> What is expected:
Using the entries below, write out the line with "grey notebook: 5 -> 7", the line with "yellow dice: 0 -> 1", and every line in between, exactly as each is written.

> Material for this task:
^^^^
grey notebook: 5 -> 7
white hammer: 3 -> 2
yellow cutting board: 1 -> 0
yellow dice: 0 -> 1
^^^^
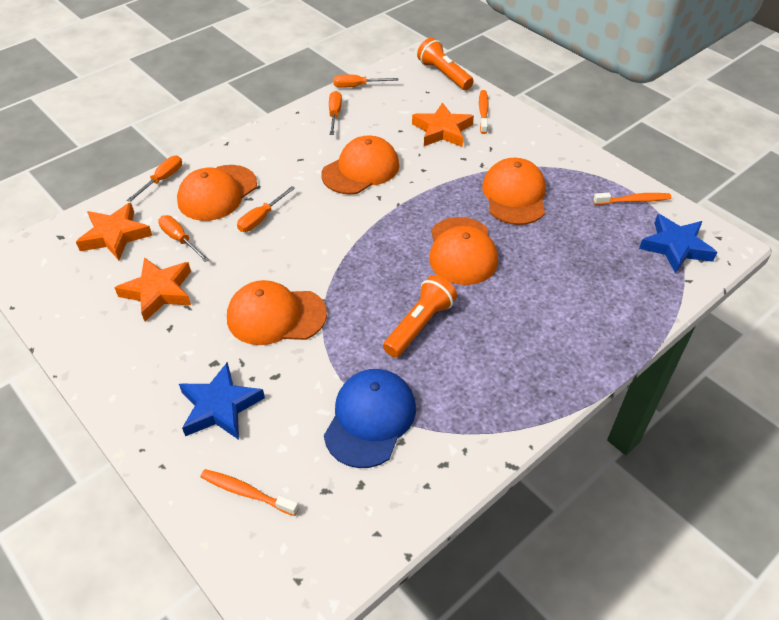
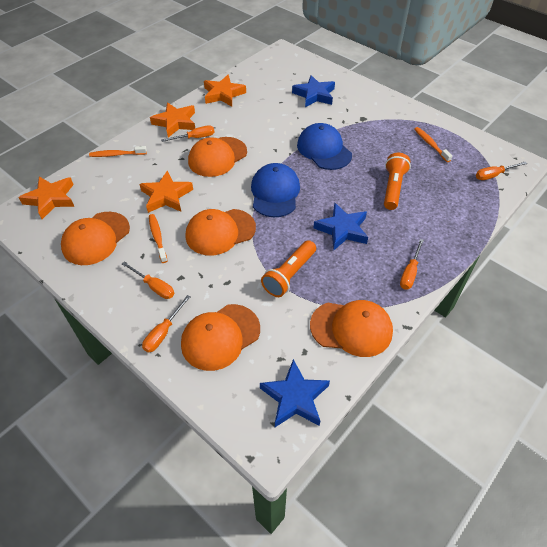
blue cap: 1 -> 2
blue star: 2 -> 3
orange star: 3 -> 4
^^^^
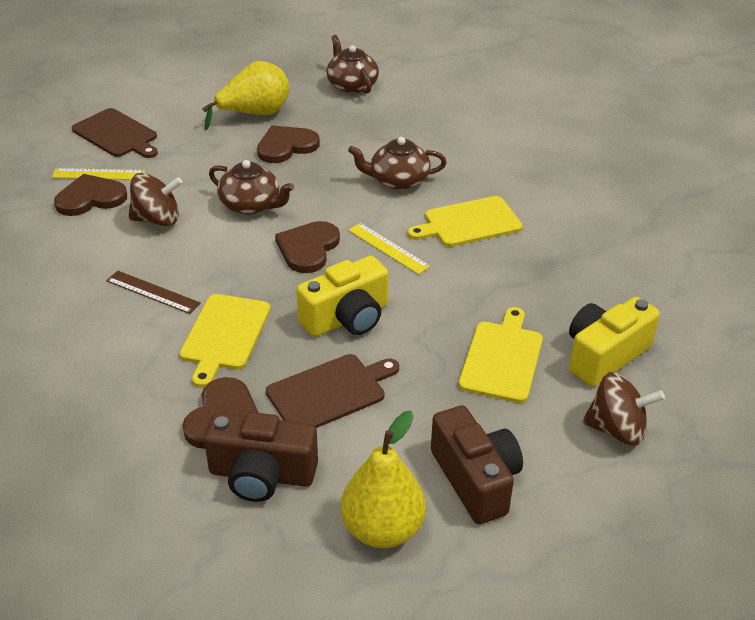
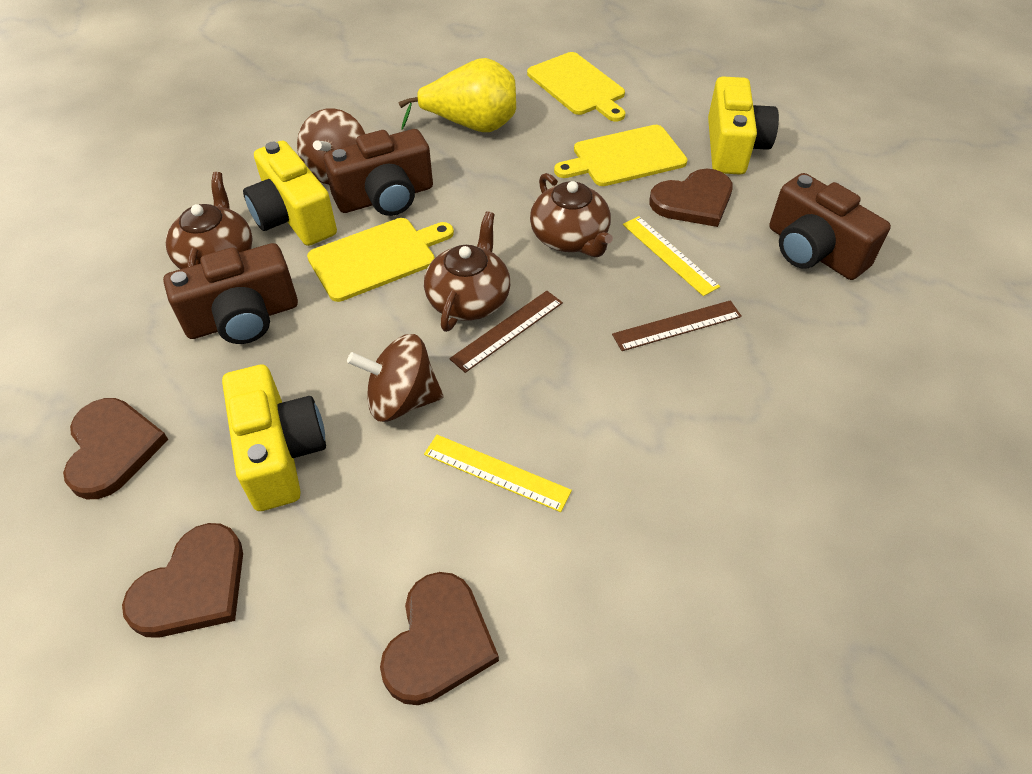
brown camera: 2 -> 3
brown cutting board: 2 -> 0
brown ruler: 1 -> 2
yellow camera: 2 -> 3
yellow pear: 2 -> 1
^^^^
> Task answer:
grey notebook: 5 -> 7
white hammer: 3 -> 2
yellow cutting board: 1 -> 0
yellow dice: 0 -> 1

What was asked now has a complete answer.